Task details: Reproduce the opening lines of the records exactly, please, stopping after the line that contains "R3: 33k (IC6/P1.3, P1/2)".

Source records:
^^^^^^^^^^^^^^^^

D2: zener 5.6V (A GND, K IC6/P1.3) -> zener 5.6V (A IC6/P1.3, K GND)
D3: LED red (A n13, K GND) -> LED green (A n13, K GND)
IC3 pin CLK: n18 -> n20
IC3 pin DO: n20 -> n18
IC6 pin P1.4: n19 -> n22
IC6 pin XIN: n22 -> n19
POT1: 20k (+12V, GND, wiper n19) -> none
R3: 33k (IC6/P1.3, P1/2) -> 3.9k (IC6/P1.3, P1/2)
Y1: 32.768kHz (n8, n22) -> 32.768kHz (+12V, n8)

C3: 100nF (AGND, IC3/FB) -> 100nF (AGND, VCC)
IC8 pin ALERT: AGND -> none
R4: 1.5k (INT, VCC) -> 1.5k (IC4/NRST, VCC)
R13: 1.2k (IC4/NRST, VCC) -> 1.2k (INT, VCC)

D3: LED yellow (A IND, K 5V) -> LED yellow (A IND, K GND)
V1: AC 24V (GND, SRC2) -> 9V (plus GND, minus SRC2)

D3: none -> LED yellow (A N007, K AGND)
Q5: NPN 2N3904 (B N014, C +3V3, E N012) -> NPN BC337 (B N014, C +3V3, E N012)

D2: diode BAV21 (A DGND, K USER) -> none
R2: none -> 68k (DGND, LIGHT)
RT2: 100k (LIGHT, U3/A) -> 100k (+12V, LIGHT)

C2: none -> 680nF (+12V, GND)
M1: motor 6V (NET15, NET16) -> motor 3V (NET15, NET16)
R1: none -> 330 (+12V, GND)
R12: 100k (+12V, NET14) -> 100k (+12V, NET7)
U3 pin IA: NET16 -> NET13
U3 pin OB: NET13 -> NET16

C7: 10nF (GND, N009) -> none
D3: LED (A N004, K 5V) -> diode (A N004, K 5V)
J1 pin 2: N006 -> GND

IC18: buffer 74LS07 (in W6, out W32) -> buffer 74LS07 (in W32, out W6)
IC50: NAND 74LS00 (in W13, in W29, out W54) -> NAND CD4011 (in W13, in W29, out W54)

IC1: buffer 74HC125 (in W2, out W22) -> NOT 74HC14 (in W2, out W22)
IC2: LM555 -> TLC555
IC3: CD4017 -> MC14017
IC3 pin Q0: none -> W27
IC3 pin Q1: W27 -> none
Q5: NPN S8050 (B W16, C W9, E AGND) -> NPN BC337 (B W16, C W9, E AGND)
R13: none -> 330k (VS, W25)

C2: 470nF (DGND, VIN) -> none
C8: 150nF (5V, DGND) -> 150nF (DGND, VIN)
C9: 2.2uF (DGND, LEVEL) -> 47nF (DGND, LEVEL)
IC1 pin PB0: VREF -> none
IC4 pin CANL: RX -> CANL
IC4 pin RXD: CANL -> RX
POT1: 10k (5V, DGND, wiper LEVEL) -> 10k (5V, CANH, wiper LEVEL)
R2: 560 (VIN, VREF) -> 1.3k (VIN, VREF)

^^^^^^^^^^^^^^^^

Exercise response:
D2: zener 5.6V (A GND, K IC6/P1.3) -> zener 5.6V (A IC6/P1.3, K GND)
D3: LED red (A n13, K GND) -> LED green (A n13, K GND)
IC3 pin CLK: n18 -> n20
IC3 pin DO: n20 -> n18
IC6 pin P1.4: n19 -> n22
IC6 pin XIN: n22 -> n19
POT1: 20k (+12V, GND, wiper n19) -> none
R3: 33k (IC6/P1.3, P1/2) -> 3.9k (IC6/P1.3, P1/2)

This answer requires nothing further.